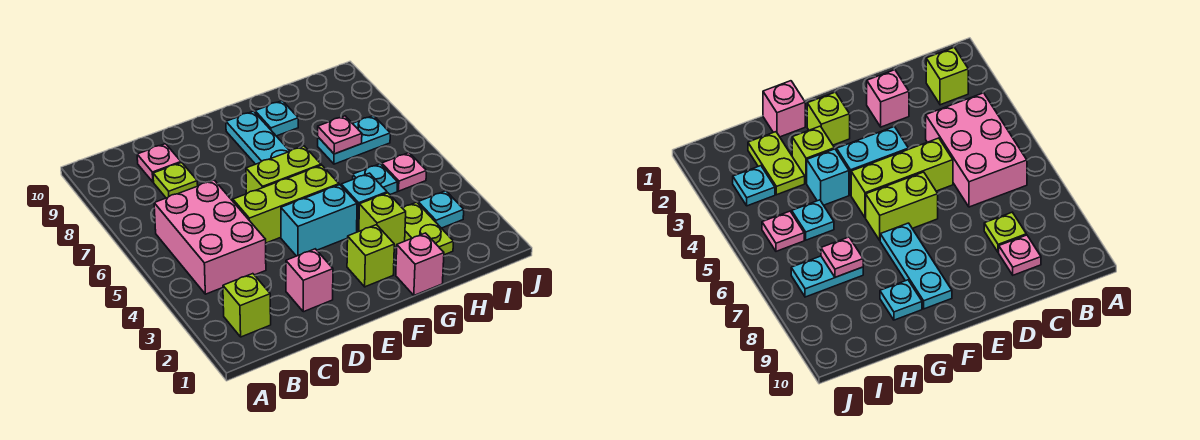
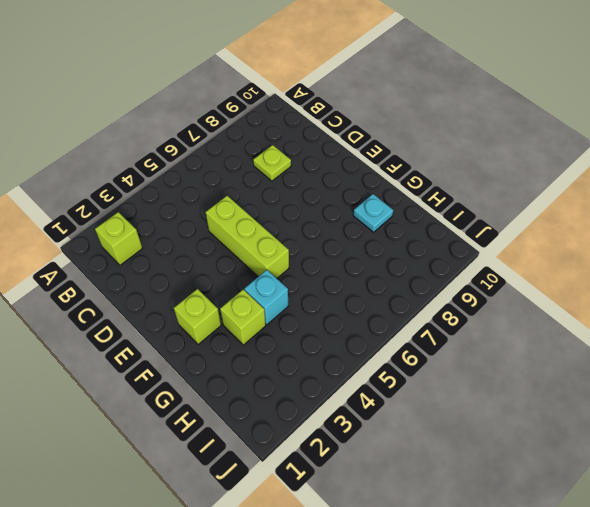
none -> pink brick B4:C6 level 1
none -> pink plate C9 level 1
none -> pink brick D2 level 1

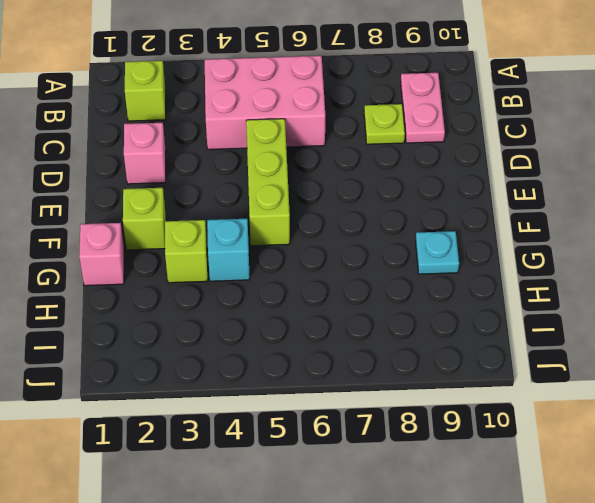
pink plate B9:C9 level 1 -> pink plate C9 level 1
none -> cyan brick E4:F4 level 1
none -> lime brick E6:F6 level 1
none -> cyan plate F7:F9 level 1

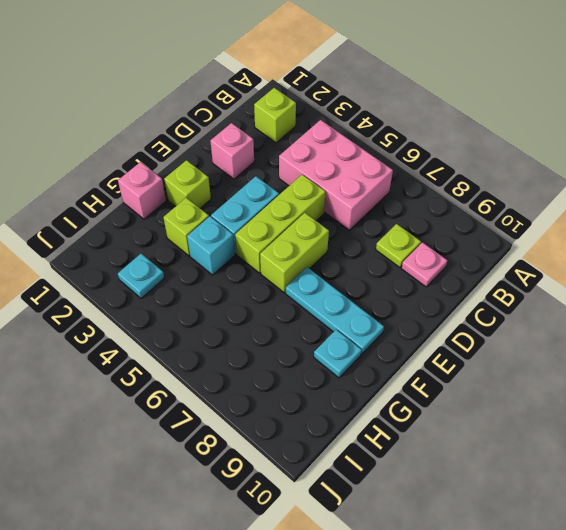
none -> lime plate H2:H3 level 1
none -> cyan plate H5 level 1
none -> cyan plate H7:I7 level 1

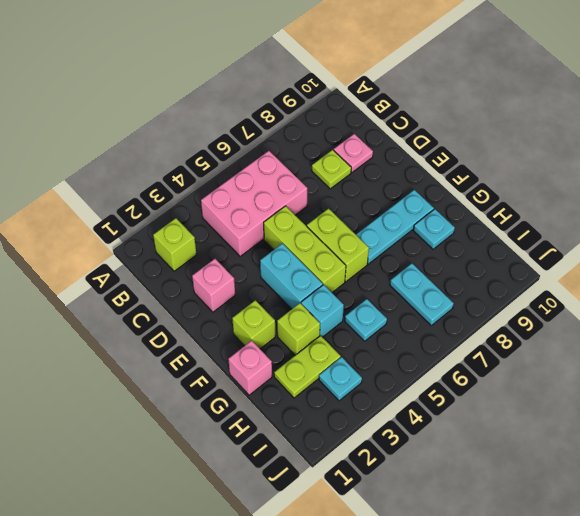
none -> pink plate I5 level 1
none -> pink plate H7 level 2

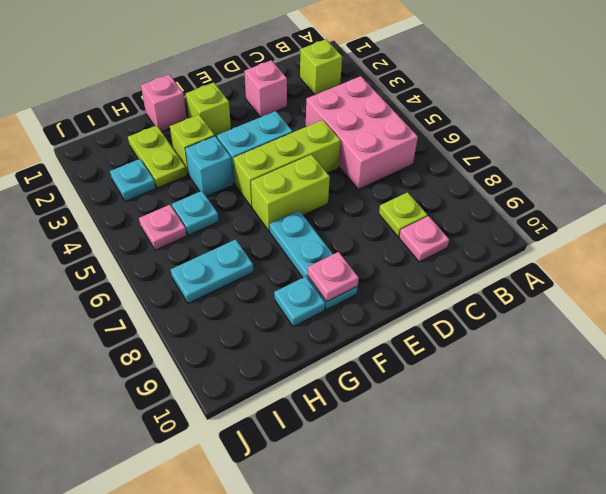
pink plate F9 level 2 -> pink plate H7 level 2

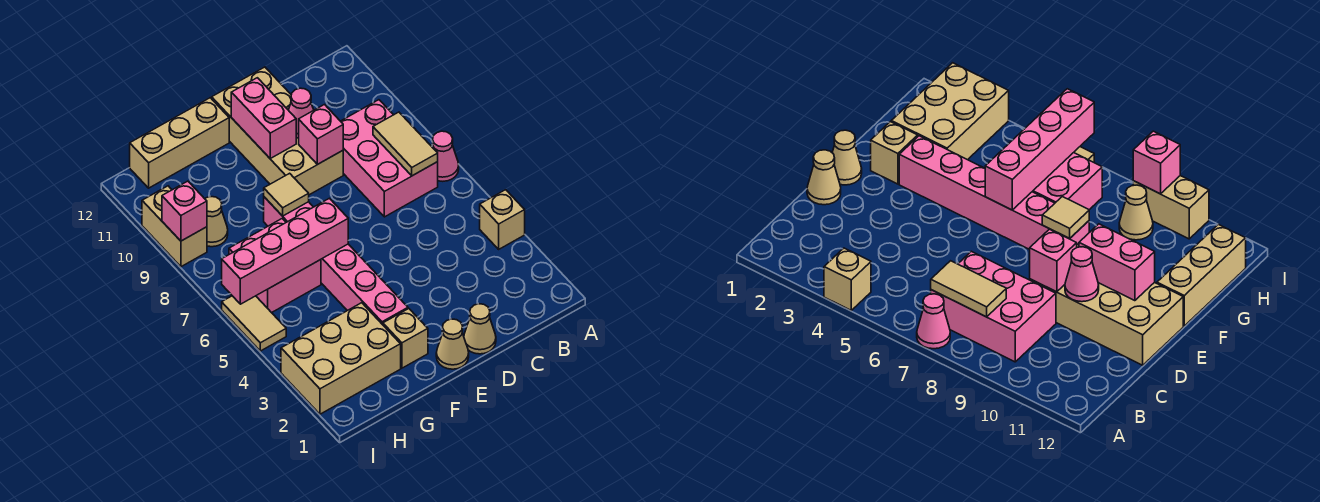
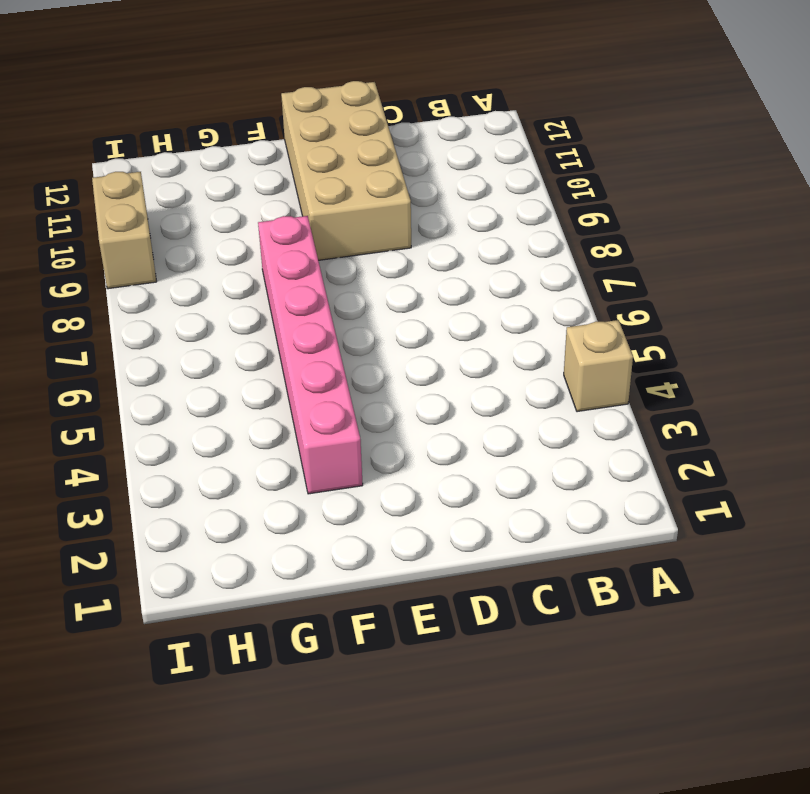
none -> pink cone A7 level 1
none -> pink brick B7:C9 level 1
none -> tan cone D1 level 1

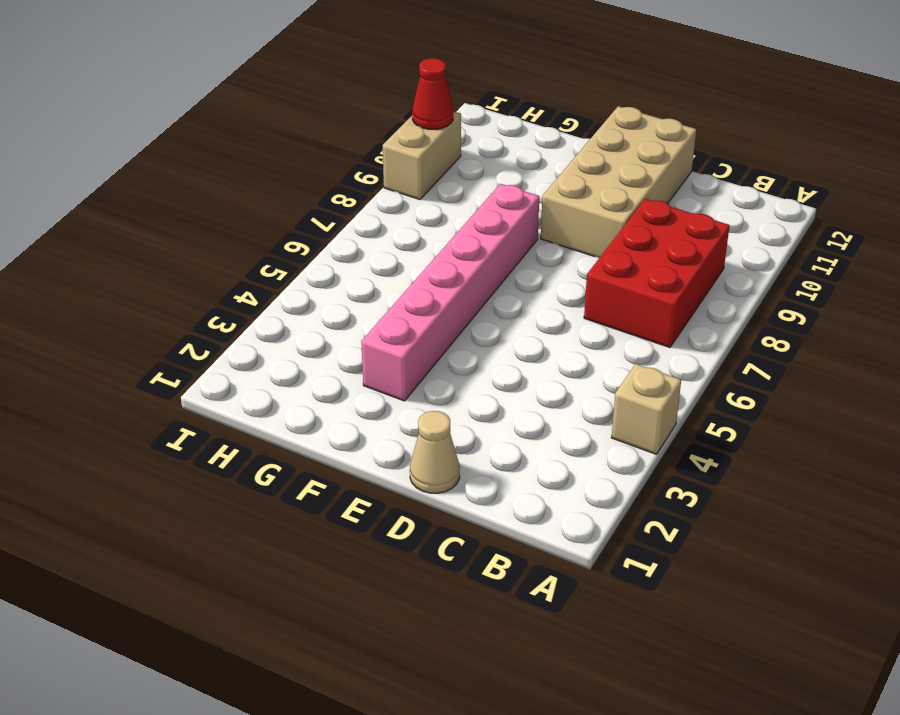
red brick B7:C9 level 1 -> pink brick B7:C9 level 1
red cone I10 level 2 -> none
none -> pink cone A7 level 1
none -> tan cone E1 level 1
none -> tan brick F2 level 1

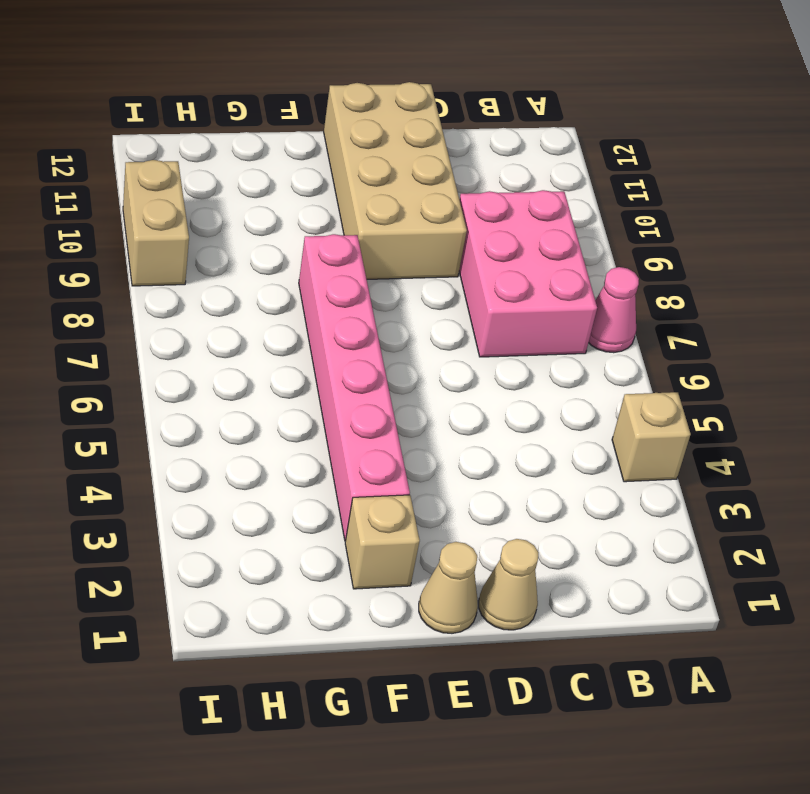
none -> tan brick F12:H12 level 1
none -> tan brick G2:I3 level 1
none -> pink brick G6:H7 level 1

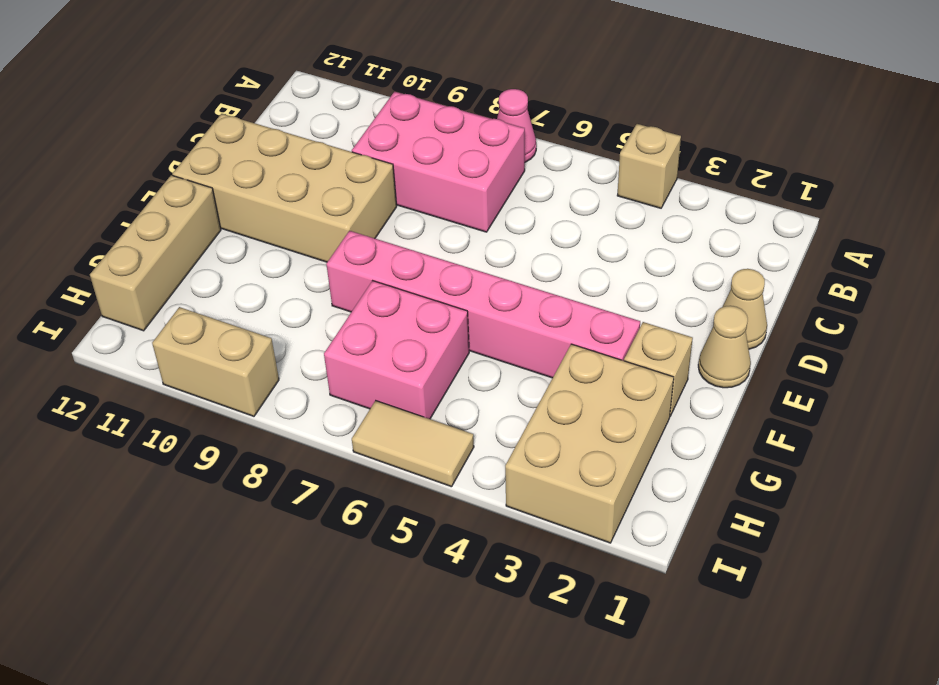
none -> tan cone H9 level 1
none -> tan tile B7:B8 level 2
none -> pink brick D9 level 2

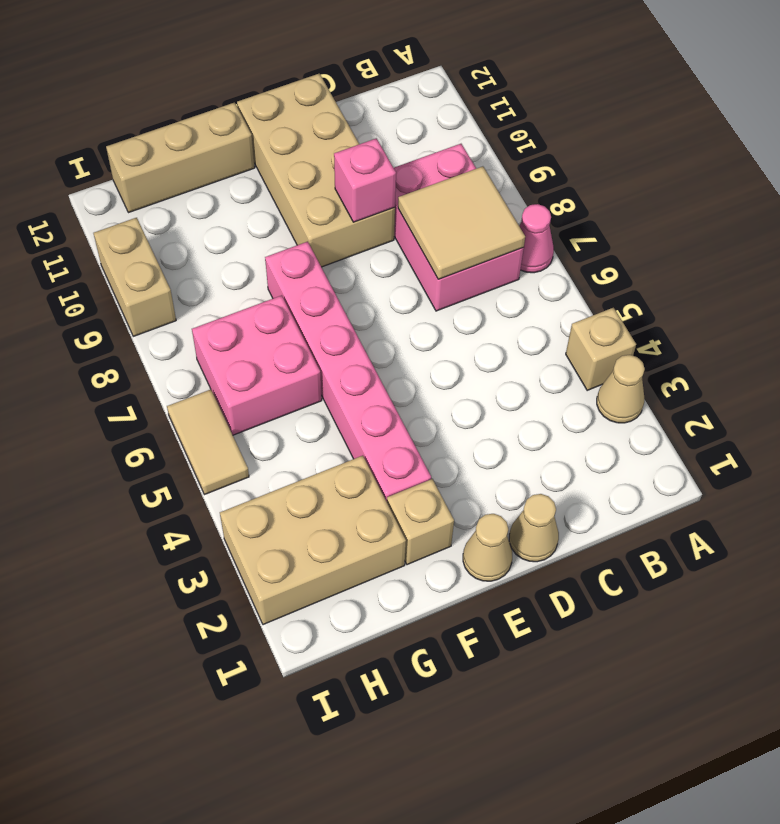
tan cone A3 level 1 -> tan cone H9 level 1
tan tile B7:C8 level 2 -> tan tile B7:B8 level 2
none -> pink cone D10 level 2
none -> pink brick E10:E11 level 2
none -> pink brick F6:I6 level 2

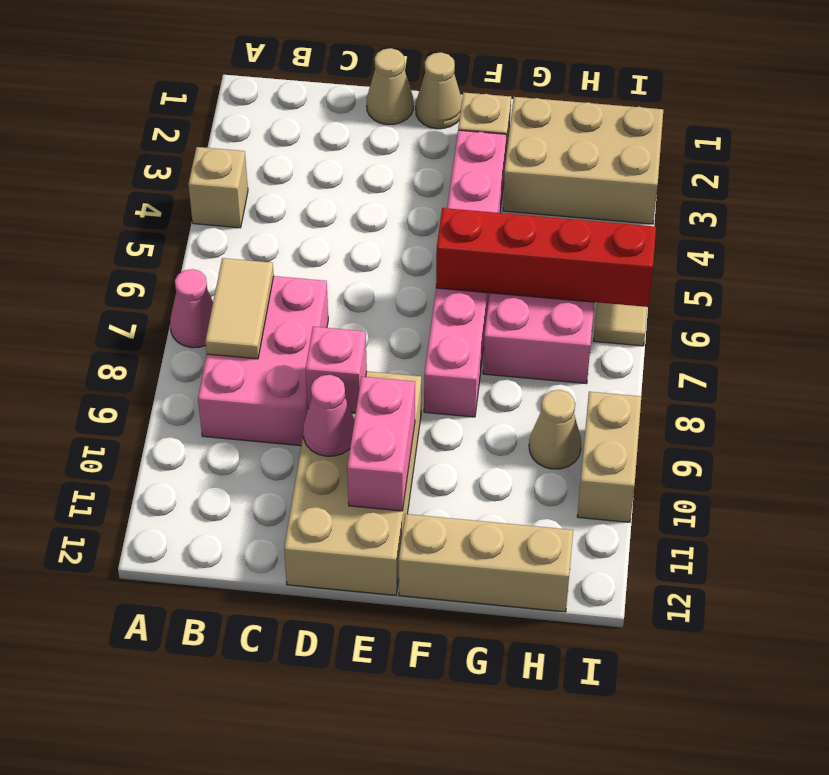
red brick F6:I6 level 2 -> pink brick F6:I6 level 2
none -> tan tile F8 level 2
none -> pink brick I9 level 2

........

**Task requirements**
Begin with the first line of the records and repeat every line up to the one with "none -> lime plate H2:H3 level 1", counting that line too. Pictures are not part of the copy.

**Answer to this exercise**
none -> pink brick B4:C6 level 1
none -> pink plate C9 level 1
none -> pink brick D2 level 1

pink plate B9:C9 level 1 -> pink plate C9 level 1
none -> cyan brick E4:F4 level 1
none -> lime brick E6:F6 level 1
none -> cyan plate F7:F9 level 1

none -> lime plate H2:H3 level 1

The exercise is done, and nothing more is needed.